| EXERCISE DETAILS |
Each entry in the listing must be set down again word for word.

| LISTED RECORDS |
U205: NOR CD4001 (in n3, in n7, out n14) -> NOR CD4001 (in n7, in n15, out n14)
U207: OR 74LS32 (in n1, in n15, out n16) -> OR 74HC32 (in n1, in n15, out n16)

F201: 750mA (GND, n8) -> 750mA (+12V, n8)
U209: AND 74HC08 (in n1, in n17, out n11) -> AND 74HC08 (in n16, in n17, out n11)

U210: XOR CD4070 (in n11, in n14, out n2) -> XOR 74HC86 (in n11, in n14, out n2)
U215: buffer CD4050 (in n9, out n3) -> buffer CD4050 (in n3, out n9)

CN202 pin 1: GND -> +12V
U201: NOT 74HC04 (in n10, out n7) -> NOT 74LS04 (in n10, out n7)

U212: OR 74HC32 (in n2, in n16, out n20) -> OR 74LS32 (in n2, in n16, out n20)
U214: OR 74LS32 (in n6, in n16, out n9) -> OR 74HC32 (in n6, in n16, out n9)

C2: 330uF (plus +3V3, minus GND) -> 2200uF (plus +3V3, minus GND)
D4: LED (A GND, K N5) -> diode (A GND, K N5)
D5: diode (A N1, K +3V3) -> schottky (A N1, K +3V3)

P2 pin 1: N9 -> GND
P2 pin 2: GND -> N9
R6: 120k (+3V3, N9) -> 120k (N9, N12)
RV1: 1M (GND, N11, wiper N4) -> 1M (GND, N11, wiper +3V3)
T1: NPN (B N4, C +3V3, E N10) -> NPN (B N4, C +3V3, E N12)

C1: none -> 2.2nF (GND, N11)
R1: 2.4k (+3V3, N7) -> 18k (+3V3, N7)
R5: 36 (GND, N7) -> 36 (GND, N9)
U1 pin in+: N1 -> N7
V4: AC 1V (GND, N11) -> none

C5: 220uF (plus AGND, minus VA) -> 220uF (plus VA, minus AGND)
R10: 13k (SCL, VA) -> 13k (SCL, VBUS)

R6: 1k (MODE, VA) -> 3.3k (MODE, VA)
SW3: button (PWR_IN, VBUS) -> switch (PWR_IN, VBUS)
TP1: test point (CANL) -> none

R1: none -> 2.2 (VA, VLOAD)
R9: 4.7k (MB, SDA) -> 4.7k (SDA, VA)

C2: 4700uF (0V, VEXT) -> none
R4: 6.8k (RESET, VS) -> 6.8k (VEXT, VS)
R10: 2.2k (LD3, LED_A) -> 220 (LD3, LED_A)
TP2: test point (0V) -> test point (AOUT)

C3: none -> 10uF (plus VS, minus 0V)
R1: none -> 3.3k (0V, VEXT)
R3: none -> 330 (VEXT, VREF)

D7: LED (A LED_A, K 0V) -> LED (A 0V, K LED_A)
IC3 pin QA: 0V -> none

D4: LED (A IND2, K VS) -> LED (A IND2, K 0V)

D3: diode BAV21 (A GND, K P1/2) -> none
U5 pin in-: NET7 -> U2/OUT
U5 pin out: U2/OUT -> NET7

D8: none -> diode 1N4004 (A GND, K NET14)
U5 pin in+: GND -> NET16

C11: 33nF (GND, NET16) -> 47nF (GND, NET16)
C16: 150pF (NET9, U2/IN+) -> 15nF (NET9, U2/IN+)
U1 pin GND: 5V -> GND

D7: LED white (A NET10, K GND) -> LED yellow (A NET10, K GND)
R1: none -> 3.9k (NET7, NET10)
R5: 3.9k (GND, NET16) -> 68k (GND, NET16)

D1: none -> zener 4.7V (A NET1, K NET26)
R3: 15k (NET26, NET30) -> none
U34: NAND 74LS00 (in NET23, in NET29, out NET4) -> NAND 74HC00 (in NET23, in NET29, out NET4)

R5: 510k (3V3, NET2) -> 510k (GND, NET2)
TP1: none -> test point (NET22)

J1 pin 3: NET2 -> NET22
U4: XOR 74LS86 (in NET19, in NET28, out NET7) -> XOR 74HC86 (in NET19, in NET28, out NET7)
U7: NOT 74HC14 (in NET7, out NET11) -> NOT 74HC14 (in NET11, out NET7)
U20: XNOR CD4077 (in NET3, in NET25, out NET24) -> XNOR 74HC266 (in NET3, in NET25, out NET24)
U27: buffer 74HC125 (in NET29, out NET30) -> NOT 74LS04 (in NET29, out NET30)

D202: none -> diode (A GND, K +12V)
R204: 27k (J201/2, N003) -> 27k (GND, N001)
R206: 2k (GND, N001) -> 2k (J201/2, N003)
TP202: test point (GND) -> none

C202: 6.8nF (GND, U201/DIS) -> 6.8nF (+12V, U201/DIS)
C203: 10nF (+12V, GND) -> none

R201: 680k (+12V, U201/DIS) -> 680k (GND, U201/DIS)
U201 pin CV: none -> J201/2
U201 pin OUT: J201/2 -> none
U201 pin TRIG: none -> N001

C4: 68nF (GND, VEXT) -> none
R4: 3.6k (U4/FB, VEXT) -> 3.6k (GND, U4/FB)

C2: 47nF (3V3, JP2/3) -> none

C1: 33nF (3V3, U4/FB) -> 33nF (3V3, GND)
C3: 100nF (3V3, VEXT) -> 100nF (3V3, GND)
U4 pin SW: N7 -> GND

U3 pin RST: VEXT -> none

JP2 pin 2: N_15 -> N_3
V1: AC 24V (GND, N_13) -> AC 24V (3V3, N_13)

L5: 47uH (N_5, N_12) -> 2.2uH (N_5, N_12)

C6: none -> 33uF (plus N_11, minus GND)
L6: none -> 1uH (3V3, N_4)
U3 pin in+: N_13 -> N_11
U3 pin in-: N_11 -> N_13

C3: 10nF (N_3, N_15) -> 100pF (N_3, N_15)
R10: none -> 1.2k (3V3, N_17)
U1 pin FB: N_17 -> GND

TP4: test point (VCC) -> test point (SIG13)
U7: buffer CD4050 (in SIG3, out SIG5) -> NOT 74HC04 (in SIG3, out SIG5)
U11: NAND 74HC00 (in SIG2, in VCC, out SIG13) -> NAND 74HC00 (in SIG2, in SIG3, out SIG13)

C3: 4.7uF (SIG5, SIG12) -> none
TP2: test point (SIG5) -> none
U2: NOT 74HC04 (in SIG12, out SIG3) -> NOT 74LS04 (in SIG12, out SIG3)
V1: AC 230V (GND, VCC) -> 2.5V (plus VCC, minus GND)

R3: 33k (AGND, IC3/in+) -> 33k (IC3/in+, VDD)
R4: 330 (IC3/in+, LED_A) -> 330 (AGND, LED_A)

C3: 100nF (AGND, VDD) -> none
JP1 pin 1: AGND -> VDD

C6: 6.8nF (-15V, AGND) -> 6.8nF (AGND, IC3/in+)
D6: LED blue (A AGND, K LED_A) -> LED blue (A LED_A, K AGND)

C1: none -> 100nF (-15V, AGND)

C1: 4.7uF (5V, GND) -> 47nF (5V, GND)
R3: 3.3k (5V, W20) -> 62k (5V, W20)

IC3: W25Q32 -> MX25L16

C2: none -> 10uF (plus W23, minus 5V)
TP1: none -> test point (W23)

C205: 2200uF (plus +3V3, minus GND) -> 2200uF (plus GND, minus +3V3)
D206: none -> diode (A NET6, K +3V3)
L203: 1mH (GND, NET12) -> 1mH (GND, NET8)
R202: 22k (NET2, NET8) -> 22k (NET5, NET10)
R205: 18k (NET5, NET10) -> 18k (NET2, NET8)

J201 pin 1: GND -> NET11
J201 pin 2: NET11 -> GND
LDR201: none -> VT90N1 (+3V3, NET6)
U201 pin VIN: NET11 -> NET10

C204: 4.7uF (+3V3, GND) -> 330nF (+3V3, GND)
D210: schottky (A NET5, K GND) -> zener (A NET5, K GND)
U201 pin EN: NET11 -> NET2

| PROBLEM SOLUTION |
U205: NOR CD4001 (in n3, in n7, out n14) -> NOR CD4001 (in n7, in n15, out n14)
U207: OR 74LS32 (in n1, in n15, out n16) -> OR 74HC32 (in n1, in n15, out n16)

F201: 750mA (GND, n8) -> 750mA (+12V, n8)
U209: AND 74HC08 (in n1, in n17, out n11) -> AND 74HC08 (in n16, in n17, out n11)

U210: XOR CD4070 (in n11, in n14, out n2) -> XOR 74HC86 (in n11, in n14, out n2)
U215: buffer CD4050 (in n9, out n3) -> buffer CD4050 (in n3, out n9)

CN202 pin 1: GND -> +12V
U201: NOT 74HC04 (in n10, out n7) -> NOT 74LS04 (in n10, out n7)

U212: OR 74HC32 (in n2, in n16, out n20) -> OR 74LS32 (in n2, in n16, out n20)
U214: OR 74LS32 (in n6, in n16, out n9) -> OR 74HC32 (in n6, in n16, out n9)

C2: 330uF (plus +3V3, minus GND) -> 2200uF (plus +3V3, minus GND)
D4: LED (A GND, K N5) -> diode (A GND, K N5)
D5: diode (A N1, K +3V3) -> schottky (A N1, K +3V3)

P2 pin 1: N9 -> GND
P2 pin 2: GND -> N9
R6: 120k (+3V3, N9) -> 120k (N9, N12)
RV1: 1M (GND, N11, wiper N4) -> 1M (GND, N11, wiper +3V3)
T1: NPN (B N4, C +3V3, E N10) -> NPN (B N4, C +3V3, E N12)

C1: none -> 2.2nF (GND, N11)
R1: 2.4k (+3V3, N7) -> 18k (+3V3, N7)
R5: 36 (GND, N7) -> 36 (GND, N9)
U1 pin in+: N1 -> N7
V4: AC 1V (GND, N11) -> none

C5: 220uF (plus AGND, minus VA) -> 220uF (plus VA, minus AGND)
R10: 13k (SCL, VA) -> 13k (SCL, VBUS)

R6: 1k (MODE, VA) -> 3.3k (MODE, VA)
SW3: button (PWR_IN, VBUS) -> switch (PWR_IN, VBUS)
TP1: test point (CANL) -> none

R1: none -> 2.2 (VA, VLOAD)
R9: 4.7k (MB, SDA) -> 4.7k (SDA, VA)

C2: 4700uF (0V, VEXT) -> none
R4: 6.8k (RESET, VS) -> 6.8k (VEXT, VS)
R10: 2.2k (LD3, LED_A) -> 220 (LD3, LED_A)
TP2: test point (0V) -> test point (AOUT)

C3: none -> 10uF (plus VS, minus 0V)
R1: none -> 3.3k (0V, VEXT)
R3: none -> 330 (VEXT, VREF)

D7: LED (A LED_A, K 0V) -> LED (A 0V, K LED_A)
IC3 pin QA: 0V -> none

D4: LED (A IND2, K VS) -> LED (A IND2, K 0V)

D3: diode BAV21 (A GND, K P1/2) -> none
U5 pin in-: NET7 -> U2/OUT
U5 pin out: U2/OUT -> NET7

D8: none -> diode 1N4004 (A GND, K NET14)
U5 pin in+: GND -> NET16

C11: 33nF (GND, NET16) -> 47nF (GND, NET16)
C16: 150pF (NET9, U2/IN+) -> 15nF (NET9, U2/IN+)
U1 pin GND: 5V -> GND

D7: LED white (A NET10, K GND) -> LED yellow (A NET10, K GND)
R1: none -> 3.9k (NET7, NET10)
R5: 3.9k (GND, NET16) -> 68k (GND, NET16)

D1: none -> zener 4.7V (A NET1, K NET26)
R3: 15k (NET26, NET30) -> none
U34: NAND 74LS00 (in NET23, in NET29, out NET4) -> NAND 74HC00 (in NET23, in NET29, out NET4)

R5: 510k (3V3, NET2) -> 510k (GND, NET2)
TP1: none -> test point (NET22)

J1 pin 3: NET2 -> NET22
U4: XOR 74LS86 (in NET19, in NET28, out NET7) -> XOR 74HC86 (in NET19, in NET28, out NET7)
U7: NOT 74HC14 (in NET7, out NET11) -> NOT 74HC14 (in NET11, out NET7)
U20: XNOR CD4077 (in NET3, in NET25, out NET24) -> XNOR 74HC266 (in NET3, in NET25, out NET24)
U27: buffer 74HC125 (in NET29, out NET30) -> NOT 74LS04 (in NET29, out NET30)

D202: none -> diode (A GND, K +12V)
R204: 27k (J201/2, N003) -> 27k (GND, N001)
R206: 2k (GND, N001) -> 2k (J201/2, N003)
TP202: test point (GND) -> none

C202: 6.8nF (GND, U201/DIS) -> 6.8nF (+12V, U201/DIS)
C203: 10nF (+12V, GND) -> none

R201: 680k (+12V, U201/DIS) -> 680k (GND, U201/DIS)
U201 pin CV: none -> J201/2
U201 pin OUT: J201/2 -> none
U201 pin TRIG: none -> N001

C4: 68nF (GND, VEXT) -> none
R4: 3.6k (U4/FB, VEXT) -> 3.6k (GND, U4/FB)

C2: 47nF (3V3, JP2/3) -> none

C1: 33nF (3V3, U4/FB) -> 33nF (3V3, GND)
C3: 100nF (3V3, VEXT) -> 100nF (3V3, GND)
U4 pin SW: N7 -> GND

U3 pin RST: VEXT -> none

JP2 pin 2: N_15 -> N_3
V1: AC 24V (GND, N_13) -> AC 24V (3V3, N_13)

L5: 47uH (N_5, N_12) -> 2.2uH (N_5, N_12)

C6: none -> 33uF (plus N_11, minus GND)
L6: none -> 1uH (3V3, N_4)
U3 pin in+: N_13 -> N_11
U3 pin in-: N_11 -> N_13

C3: 10nF (N_3, N_15) -> 100pF (N_3, N_15)
R10: none -> 1.2k (3V3, N_17)
U1 pin FB: N_17 -> GND

TP4: test point (VCC) -> test point (SIG13)
U7: buffer CD4050 (in SIG3, out SIG5) -> NOT 74HC04 (in SIG3, out SIG5)
U11: NAND 74HC00 (in SIG2, in VCC, out SIG13) -> NAND 74HC00 (in SIG2, in SIG3, out SIG13)

C3: 4.7uF (SIG5, SIG12) -> none
TP2: test point (SIG5) -> none
U2: NOT 74HC04 (in SIG12, out SIG3) -> NOT 74LS04 (in SIG12, out SIG3)
V1: AC 230V (GND, VCC) -> 2.5V (plus VCC, minus GND)

R3: 33k (AGND, IC3/in+) -> 33k (IC3/in+, VDD)
R4: 330 (IC3/in+, LED_A) -> 330 (AGND, LED_A)

C3: 100nF (AGND, VDD) -> none
JP1 pin 1: AGND -> VDD

C6: 6.8nF (-15V, AGND) -> 6.8nF (AGND, IC3/in+)
D6: LED blue (A AGND, K LED_A) -> LED blue (A LED_A, K AGND)

C1: none -> 100nF (-15V, AGND)

C1: 4.7uF (5V, GND) -> 47nF (5V, GND)
R3: 3.3k (5V, W20) -> 62k (5V, W20)

IC3: W25Q32 -> MX25L16

C2: none -> 10uF (plus W23, minus 5V)
TP1: none -> test point (W23)

C205: 2200uF (plus +3V3, minus GND) -> 2200uF (plus GND, minus +3V3)
D206: none -> diode (A NET6, K +3V3)
L203: 1mH (GND, NET12) -> 1mH (GND, NET8)
R202: 22k (NET2, NET8) -> 22k (NET5, NET10)
R205: 18k (NET5, NET10) -> 18k (NET2, NET8)

J201 pin 1: GND -> NET11
J201 pin 2: NET11 -> GND
LDR201: none -> VT90N1 (+3V3, NET6)
U201 pin VIN: NET11 -> NET10

C204: 4.7uF (+3V3, GND) -> 330nF (+3V3, GND)
D210: schottky (A NET5, K GND) -> zener (A NET5, K GND)
U201 pin EN: NET11 -> NET2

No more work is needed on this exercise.